● **DATASET RECORDS**:
* * * * *

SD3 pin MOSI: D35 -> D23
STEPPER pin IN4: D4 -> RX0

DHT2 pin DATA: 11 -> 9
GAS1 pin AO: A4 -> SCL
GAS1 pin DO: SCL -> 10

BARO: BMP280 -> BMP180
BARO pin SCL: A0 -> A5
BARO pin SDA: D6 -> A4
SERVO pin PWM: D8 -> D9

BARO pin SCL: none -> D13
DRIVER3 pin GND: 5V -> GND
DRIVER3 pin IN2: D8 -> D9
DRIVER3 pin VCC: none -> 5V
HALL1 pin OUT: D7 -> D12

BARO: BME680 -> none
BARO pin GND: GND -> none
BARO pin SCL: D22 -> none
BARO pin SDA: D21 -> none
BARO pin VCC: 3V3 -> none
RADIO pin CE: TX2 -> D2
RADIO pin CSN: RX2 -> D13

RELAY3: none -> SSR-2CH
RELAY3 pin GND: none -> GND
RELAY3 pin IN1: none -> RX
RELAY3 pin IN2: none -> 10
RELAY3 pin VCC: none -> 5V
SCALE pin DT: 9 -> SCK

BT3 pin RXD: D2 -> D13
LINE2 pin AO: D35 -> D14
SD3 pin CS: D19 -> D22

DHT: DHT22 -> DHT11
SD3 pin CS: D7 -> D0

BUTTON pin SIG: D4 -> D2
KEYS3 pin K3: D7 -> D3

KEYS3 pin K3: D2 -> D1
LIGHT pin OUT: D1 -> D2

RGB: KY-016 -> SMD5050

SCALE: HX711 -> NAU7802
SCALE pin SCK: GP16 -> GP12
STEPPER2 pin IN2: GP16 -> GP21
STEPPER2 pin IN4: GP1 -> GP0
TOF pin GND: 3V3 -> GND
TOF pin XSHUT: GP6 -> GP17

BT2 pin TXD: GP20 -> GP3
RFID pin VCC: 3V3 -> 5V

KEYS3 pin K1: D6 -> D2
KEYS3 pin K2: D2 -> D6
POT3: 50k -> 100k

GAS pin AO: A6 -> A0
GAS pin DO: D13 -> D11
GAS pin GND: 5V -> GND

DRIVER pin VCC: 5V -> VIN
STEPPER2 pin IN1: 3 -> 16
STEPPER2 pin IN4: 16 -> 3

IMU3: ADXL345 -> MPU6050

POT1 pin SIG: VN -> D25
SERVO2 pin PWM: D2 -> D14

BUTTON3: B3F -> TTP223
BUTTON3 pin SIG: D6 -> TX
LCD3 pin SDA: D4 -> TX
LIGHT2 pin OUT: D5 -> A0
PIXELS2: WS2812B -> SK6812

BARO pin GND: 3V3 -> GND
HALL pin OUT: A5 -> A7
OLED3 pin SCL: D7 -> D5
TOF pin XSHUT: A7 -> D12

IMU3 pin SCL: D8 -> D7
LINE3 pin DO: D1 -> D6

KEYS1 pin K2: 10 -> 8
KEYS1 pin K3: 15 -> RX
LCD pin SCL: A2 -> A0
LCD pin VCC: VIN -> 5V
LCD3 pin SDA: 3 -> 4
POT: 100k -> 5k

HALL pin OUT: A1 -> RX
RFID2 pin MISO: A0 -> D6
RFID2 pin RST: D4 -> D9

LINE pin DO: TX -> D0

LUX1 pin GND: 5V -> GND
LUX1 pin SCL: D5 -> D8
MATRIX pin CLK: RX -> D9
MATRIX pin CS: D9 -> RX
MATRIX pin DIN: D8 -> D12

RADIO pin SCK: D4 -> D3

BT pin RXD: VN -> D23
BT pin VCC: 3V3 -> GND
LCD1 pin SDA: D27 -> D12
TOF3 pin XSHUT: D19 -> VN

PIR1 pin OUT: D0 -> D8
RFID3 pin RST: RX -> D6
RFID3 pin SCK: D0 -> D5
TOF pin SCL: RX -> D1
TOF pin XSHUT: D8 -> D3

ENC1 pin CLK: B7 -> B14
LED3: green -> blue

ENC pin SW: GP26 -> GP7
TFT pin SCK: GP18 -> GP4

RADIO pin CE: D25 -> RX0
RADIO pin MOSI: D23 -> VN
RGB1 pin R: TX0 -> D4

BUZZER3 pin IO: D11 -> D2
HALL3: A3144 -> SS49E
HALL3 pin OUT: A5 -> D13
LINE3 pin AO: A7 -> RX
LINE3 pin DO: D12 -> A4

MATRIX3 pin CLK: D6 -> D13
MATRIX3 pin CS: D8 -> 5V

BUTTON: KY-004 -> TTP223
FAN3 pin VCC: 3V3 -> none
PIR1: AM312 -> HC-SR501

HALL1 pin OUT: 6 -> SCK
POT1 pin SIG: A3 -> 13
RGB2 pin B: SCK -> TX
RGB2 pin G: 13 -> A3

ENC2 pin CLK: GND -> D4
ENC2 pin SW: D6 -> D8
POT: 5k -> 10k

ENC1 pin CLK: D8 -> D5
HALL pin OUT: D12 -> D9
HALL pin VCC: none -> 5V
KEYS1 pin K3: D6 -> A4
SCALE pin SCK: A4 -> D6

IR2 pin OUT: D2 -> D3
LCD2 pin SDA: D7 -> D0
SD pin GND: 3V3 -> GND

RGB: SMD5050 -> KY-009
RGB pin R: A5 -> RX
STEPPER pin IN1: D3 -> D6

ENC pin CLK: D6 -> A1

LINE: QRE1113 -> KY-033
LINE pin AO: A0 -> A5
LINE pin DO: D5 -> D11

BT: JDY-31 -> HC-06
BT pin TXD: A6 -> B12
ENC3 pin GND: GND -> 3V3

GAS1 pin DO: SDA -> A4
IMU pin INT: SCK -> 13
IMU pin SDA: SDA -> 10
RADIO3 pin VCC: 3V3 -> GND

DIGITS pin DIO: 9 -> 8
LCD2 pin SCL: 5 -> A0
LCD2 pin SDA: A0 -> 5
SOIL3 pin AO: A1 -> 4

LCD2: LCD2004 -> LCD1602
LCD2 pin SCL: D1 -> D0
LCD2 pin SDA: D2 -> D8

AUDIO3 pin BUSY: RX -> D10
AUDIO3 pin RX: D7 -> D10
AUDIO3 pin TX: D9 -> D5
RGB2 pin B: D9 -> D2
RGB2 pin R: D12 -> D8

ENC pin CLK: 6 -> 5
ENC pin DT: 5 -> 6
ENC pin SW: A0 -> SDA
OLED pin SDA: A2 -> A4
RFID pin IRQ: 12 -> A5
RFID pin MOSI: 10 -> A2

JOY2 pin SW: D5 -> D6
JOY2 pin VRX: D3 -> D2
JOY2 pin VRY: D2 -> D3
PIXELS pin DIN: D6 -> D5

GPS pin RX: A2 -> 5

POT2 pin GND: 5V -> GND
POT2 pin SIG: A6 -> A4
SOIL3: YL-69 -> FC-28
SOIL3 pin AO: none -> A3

* * * * *

● **WHAT YOU SHOULD DO**: From the first line to the last, copy every record exactly.

● **ANSWER TO THE EXERCISE**:
SD3 pin MOSI: D35 -> D23
STEPPER pin IN4: D4 -> RX0

DHT2 pin DATA: 11 -> 9
GAS1 pin AO: A4 -> SCL
GAS1 pin DO: SCL -> 10

BARO: BMP280 -> BMP180
BARO pin SCL: A0 -> A5
BARO pin SDA: D6 -> A4
SERVO pin PWM: D8 -> D9

BARO pin SCL: none -> D13
DRIVER3 pin GND: 5V -> GND
DRIVER3 pin IN2: D8 -> D9
DRIVER3 pin VCC: none -> 5V
HALL1 pin OUT: D7 -> D12

BARO: BME680 -> none
BARO pin GND: GND -> none
BARO pin SCL: D22 -> none
BARO pin SDA: D21 -> none
BARO pin VCC: 3V3 -> none
RADIO pin CE: TX2 -> D2
RADIO pin CSN: RX2 -> D13

RELAY3: none -> SSR-2CH
RELAY3 pin GND: none -> GND
RELAY3 pin IN1: none -> RX
RELAY3 pin IN2: none -> 10
RELAY3 pin VCC: none -> 5V
SCALE pin DT: 9 -> SCK

BT3 pin RXD: D2 -> D13
LINE2 pin AO: D35 -> D14
SD3 pin CS: D19 -> D22

DHT: DHT22 -> DHT11
SD3 pin CS: D7 -> D0

BUTTON pin SIG: D4 -> D2
KEYS3 pin K3: D7 -> D3

KEYS3 pin K3: D2 -> D1
LIGHT pin OUT: D1 -> D2

RGB: KY-016 -> SMD5050

SCALE: HX711 -> NAU7802
SCALE pin SCK: GP16 -> GP12
STEPPER2 pin IN2: GP16 -> GP21
STEPPER2 pin IN4: GP1 -> GP0
TOF pin GND: 3V3 -> GND
TOF pin XSHUT: GP6 -> GP17

BT2 pin TXD: GP20 -> GP3
RFID pin VCC: 3V3 -> 5V

KEYS3 pin K1: D6 -> D2
KEYS3 pin K2: D2 -> D6
POT3: 50k -> 100k

GAS pin AO: A6 -> A0
GAS pin DO: D13 -> D11
GAS pin GND: 5V -> GND

DRIVER pin VCC: 5V -> VIN
STEPPER2 pin IN1: 3 -> 16
STEPPER2 pin IN4: 16 -> 3

IMU3: ADXL345 -> MPU6050

POT1 pin SIG: VN -> D25
SERVO2 pin PWM: D2 -> D14

BUTTON3: B3F -> TTP223
BUTTON3 pin SIG: D6 -> TX
LCD3 pin SDA: D4 -> TX
LIGHT2 pin OUT: D5 -> A0
PIXELS2: WS2812B -> SK6812

BARO pin GND: 3V3 -> GND
HALL pin OUT: A5 -> A7
OLED3 pin SCL: D7 -> D5
TOF pin XSHUT: A7 -> D12

IMU3 pin SCL: D8 -> D7
LINE3 pin DO: D1 -> D6

KEYS1 pin K2: 10 -> 8
KEYS1 pin K3: 15 -> RX
LCD pin SCL: A2 -> A0
LCD pin VCC: VIN -> 5V
LCD3 pin SDA: 3 -> 4
POT: 100k -> 5k

HALL pin OUT: A1 -> RX
RFID2 pin MISO: A0 -> D6
RFID2 pin RST: D4 -> D9

LINE pin DO: TX -> D0

LUX1 pin GND: 5V -> GND
LUX1 pin SCL: D5 -> D8
MATRIX pin CLK: RX -> D9
MATRIX pin CS: D9 -> RX
MATRIX pin DIN: D8 -> D12

RADIO pin SCK: D4 -> D3

BT pin RXD: VN -> D23
BT pin VCC: 3V3 -> GND
LCD1 pin SDA: D27 -> D12
TOF3 pin XSHUT: D19 -> VN

PIR1 pin OUT: D0 -> D8
RFID3 pin RST: RX -> D6
RFID3 pin SCK: D0 -> D5
TOF pin SCL: RX -> D1
TOF pin XSHUT: D8 -> D3

ENC1 pin CLK: B7 -> B14
LED3: green -> blue

ENC pin SW: GP26 -> GP7
TFT pin SCK: GP18 -> GP4

RADIO pin CE: D25 -> RX0
RADIO pin MOSI: D23 -> VN
RGB1 pin R: TX0 -> D4

BUZZER3 pin IO: D11 -> D2
HALL3: A3144 -> SS49E
HALL3 pin OUT: A5 -> D13
LINE3 pin AO: A7 -> RX
LINE3 pin DO: D12 -> A4

MATRIX3 pin CLK: D6 -> D13
MATRIX3 pin CS: D8 -> 5V

BUTTON: KY-004 -> TTP223
FAN3 pin VCC: 3V3 -> none
PIR1: AM312 -> HC-SR501

HALL1 pin OUT: 6 -> SCK
POT1 pin SIG: A3 -> 13
RGB2 pin B: SCK -> TX
RGB2 pin G: 13 -> A3

ENC2 pin CLK: GND -> D4
ENC2 pin SW: D6 -> D8
POT: 5k -> 10k

ENC1 pin CLK: D8 -> D5
HALL pin OUT: D12 -> D9
HALL pin VCC: none -> 5V
KEYS1 pin K3: D6 -> A4
SCALE pin SCK: A4 -> D6

IR2 pin OUT: D2 -> D3
LCD2 pin SDA: D7 -> D0
SD pin GND: 3V3 -> GND

RGB: SMD5050 -> KY-009
RGB pin R: A5 -> RX
STEPPER pin IN1: D3 -> D6

ENC pin CLK: D6 -> A1

LINE: QRE1113 -> KY-033
LINE pin AO: A0 -> A5
LINE pin DO: D5 -> D11

BT: JDY-31 -> HC-06
BT pin TXD: A6 -> B12
ENC3 pin GND: GND -> 3V3

GAS1 pin DO: SDA -> A4
IMU pin INT: SCK -> 13
IMU pin SDA: SDA -> 10
RADIO3 pin VCC: 3V3 -> GND

DIGITS pin DIO: 9 -> 8
LCD2 pin SCL: 5 -> A0
LCD2 pin SDA: A0 -> 5
SOIL3 pin AO: A1 -> 4

LCD2: LCD2004 -> LCD1602
LCD2 pin SCL: D1 -> D0
LCD2 pin SDA: D2 -> D8

AUDIO3 pin BUSY: RX -> D10
AUDIO3 pin RX: D7 -> D10
AUDIO3 pin TX: D9 -> D5
RGB2 pin B: D9 -> D2
RGB2 pin R: D12 -> D8

ENC pin CLK: 6 -> 5
ENC pin DT: 5 -> 6
ENC pin SW: A0 -> SDA
OLED pin SDA: A2 -> A4
RFID pin IRQ: 12 -> A5
RFID pin MOSI: 10 -> A2

JOY2 pin SW: D5 -> D6
JOY2 pin VRX: D3 -> D2
JOY2 pin VRY: D2 -> D3
PIXELS pin DIN: D6 -> D5

GPS pin RX: A2 -> 5

POT2 pin GND: 5V -> GND
POT2 pin SIG: A6 -> A4
SOIL3: YL-69 -> FC-28
SOIL3 pin AO: none -> A3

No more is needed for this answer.